(Stored records)
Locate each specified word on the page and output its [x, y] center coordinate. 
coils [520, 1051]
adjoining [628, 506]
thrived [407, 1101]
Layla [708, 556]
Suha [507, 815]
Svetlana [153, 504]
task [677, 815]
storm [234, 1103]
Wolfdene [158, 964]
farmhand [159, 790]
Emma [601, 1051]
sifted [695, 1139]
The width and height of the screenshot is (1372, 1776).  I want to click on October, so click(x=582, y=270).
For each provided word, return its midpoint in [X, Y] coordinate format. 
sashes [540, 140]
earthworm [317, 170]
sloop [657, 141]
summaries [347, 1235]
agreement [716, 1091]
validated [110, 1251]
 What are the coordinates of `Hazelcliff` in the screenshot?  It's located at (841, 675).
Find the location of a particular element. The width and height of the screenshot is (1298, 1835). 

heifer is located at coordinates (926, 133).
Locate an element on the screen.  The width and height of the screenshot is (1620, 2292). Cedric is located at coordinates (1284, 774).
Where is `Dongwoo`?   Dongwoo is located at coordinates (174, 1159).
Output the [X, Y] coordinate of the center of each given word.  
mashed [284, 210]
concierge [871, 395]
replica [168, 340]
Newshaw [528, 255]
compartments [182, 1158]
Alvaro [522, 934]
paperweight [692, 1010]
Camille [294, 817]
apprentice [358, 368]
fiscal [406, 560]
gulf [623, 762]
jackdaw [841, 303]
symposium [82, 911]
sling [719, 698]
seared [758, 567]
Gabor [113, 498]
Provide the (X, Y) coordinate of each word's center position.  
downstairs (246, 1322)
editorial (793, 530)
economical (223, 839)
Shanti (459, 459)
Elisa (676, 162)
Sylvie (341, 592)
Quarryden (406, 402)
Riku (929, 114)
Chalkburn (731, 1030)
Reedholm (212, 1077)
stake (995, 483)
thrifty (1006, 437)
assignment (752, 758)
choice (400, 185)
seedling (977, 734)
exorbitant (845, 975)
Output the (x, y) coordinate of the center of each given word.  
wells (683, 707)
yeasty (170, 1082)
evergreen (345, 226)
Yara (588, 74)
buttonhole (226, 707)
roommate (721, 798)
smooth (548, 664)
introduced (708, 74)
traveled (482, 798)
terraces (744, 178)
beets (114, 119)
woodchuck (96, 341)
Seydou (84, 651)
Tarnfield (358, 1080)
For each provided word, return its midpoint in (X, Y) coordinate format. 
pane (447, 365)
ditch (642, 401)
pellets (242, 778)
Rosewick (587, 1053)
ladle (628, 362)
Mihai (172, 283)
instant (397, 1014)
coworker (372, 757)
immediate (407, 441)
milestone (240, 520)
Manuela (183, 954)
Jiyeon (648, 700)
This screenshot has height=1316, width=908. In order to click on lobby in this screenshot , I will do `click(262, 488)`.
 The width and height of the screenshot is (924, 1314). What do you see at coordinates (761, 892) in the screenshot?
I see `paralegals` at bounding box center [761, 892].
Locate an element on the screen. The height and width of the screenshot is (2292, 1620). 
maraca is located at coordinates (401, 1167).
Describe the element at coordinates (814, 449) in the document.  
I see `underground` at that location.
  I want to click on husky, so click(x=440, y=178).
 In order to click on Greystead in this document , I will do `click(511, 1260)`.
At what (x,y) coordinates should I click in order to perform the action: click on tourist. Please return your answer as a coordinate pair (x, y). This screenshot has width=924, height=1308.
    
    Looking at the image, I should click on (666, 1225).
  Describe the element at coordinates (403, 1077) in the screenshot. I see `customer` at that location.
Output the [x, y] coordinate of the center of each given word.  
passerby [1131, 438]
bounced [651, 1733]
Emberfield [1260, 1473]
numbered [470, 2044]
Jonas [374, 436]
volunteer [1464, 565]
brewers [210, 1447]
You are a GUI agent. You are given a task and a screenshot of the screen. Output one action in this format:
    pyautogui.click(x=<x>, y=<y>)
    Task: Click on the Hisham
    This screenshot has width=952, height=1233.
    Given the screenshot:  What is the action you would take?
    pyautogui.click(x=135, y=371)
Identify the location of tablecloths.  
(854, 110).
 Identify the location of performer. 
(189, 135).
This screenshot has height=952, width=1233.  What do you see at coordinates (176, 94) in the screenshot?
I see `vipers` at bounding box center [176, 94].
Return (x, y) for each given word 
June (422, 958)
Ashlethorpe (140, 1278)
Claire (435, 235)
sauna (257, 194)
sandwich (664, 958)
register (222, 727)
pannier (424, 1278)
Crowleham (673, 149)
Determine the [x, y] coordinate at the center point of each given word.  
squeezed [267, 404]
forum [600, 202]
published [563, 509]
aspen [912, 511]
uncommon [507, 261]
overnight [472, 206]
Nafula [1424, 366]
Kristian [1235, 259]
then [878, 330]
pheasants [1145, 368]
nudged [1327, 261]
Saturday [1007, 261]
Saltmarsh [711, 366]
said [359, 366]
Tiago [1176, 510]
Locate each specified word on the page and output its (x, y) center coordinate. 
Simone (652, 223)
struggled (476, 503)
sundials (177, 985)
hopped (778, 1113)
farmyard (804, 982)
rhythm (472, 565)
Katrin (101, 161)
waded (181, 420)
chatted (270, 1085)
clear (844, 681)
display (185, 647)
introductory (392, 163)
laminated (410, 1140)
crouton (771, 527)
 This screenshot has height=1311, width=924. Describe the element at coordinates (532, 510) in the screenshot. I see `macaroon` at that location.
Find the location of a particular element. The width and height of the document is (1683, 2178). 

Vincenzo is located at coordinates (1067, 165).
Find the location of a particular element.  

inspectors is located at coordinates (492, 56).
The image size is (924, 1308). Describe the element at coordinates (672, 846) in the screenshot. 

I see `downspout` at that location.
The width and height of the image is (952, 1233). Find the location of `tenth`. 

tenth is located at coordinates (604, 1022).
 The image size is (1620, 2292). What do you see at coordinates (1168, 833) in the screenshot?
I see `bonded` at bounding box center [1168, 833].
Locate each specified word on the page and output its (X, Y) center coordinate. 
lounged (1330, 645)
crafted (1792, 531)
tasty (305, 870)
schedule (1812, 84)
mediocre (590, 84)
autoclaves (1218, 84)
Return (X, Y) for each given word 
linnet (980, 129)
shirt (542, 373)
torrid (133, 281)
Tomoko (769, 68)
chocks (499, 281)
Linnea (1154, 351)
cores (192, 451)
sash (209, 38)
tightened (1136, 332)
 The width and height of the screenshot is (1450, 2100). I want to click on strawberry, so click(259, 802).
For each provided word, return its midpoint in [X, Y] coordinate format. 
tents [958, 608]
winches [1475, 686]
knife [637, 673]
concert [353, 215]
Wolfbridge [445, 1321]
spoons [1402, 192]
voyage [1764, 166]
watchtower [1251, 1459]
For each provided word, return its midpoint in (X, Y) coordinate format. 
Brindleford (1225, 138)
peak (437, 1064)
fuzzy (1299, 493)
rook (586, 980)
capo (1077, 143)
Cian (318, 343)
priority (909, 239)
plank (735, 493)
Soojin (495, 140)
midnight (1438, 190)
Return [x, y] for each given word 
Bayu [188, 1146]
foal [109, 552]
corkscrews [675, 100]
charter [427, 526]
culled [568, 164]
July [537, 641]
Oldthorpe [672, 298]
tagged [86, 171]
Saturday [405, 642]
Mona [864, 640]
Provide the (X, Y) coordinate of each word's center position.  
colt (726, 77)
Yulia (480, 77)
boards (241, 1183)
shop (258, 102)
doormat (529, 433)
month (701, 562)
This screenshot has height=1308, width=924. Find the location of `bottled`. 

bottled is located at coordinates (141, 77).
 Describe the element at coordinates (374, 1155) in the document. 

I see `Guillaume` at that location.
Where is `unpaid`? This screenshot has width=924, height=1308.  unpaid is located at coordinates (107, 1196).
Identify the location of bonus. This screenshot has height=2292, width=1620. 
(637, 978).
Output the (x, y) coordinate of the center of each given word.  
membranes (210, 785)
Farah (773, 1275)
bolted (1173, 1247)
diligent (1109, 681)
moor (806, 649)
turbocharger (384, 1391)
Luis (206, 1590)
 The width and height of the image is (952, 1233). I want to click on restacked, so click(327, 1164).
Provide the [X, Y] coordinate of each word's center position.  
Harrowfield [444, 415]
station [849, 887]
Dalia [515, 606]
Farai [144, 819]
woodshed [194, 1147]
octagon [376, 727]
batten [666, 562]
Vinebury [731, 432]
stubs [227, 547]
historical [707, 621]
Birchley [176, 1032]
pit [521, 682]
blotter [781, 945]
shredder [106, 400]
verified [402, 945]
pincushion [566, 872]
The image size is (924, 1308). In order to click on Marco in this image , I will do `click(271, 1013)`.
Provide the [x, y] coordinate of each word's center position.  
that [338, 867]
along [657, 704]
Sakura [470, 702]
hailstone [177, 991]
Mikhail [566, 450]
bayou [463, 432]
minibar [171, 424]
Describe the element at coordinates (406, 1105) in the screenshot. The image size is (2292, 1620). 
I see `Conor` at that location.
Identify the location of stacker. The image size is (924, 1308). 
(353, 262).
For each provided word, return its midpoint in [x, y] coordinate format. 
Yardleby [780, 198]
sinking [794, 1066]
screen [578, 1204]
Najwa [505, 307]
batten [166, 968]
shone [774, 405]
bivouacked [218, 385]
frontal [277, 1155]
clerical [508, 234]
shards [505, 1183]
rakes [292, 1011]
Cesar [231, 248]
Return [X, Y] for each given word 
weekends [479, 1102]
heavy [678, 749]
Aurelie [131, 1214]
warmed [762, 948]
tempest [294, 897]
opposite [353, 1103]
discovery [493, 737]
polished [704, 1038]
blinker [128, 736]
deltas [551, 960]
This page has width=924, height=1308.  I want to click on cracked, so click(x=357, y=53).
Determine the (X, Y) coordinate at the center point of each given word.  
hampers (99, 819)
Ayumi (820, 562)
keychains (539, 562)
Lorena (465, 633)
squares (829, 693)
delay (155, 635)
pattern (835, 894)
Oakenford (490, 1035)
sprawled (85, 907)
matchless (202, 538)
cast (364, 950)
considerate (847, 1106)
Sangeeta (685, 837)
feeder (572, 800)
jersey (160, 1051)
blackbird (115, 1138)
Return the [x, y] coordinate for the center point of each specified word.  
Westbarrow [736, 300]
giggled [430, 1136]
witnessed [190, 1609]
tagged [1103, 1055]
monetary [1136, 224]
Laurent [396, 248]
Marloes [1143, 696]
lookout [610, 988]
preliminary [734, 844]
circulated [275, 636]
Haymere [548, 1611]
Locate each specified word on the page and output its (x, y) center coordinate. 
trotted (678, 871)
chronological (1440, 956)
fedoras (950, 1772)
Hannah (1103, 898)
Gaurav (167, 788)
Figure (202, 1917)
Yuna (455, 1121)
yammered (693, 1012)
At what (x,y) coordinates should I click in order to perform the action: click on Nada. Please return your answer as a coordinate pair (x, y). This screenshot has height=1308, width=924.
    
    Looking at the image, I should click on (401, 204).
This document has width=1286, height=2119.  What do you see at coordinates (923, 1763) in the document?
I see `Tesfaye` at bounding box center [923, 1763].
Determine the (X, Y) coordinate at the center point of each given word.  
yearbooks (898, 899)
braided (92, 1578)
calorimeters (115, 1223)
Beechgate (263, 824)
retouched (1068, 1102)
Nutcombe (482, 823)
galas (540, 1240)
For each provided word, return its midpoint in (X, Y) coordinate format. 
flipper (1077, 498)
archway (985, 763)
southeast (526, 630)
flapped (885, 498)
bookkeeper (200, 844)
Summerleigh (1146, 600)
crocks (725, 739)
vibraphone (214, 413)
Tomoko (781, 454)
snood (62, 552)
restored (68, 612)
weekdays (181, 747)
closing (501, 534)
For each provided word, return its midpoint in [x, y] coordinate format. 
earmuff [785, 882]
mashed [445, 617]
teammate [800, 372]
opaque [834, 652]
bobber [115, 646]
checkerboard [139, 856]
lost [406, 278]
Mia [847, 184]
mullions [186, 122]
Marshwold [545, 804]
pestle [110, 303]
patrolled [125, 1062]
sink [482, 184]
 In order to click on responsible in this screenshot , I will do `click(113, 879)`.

### What you have to do:
Update the records starting with the line with "pheasants [1145, 368]" and going on through the line with "inspectors is located", replacing "particular" with "specific" and leaving all else unchanged. Give only those lines.

### Result of this exercise:
pheasants [1145, 368]
nudged [1327, 261]
Saturday [1007, 261]
Saltmarsh [711, 366]
said [359, 366]
Tiago [1176, 510]
Locate each specified word on the page and output its (x, y) center coordinate. 
Simone (652, 223)
struggled (476, 503)
sundials (177, 985)
hopped (778, 1113)
farmyard (804, 982)
rhythm (472, 565)
Katrin (101, 161)
waded (181, 420)
chatted (270, 1085)
clear (844, 681)
display (185, 647)
introductory (392, 163)
laminated (410, 1140)
crouton (771, 527)
 This screenshot has height=1311, width=924. Describe the element at coordinates (532, 510) in the screenshot. I see `macaroon` at that location.
Find the location of a specific element. The width and height of the document is (1683, 2178). 

Vincenzo is located at coordinates (1067, 165).
Find the location of a specific element.  

inspectors is located at coordinates (492, 56).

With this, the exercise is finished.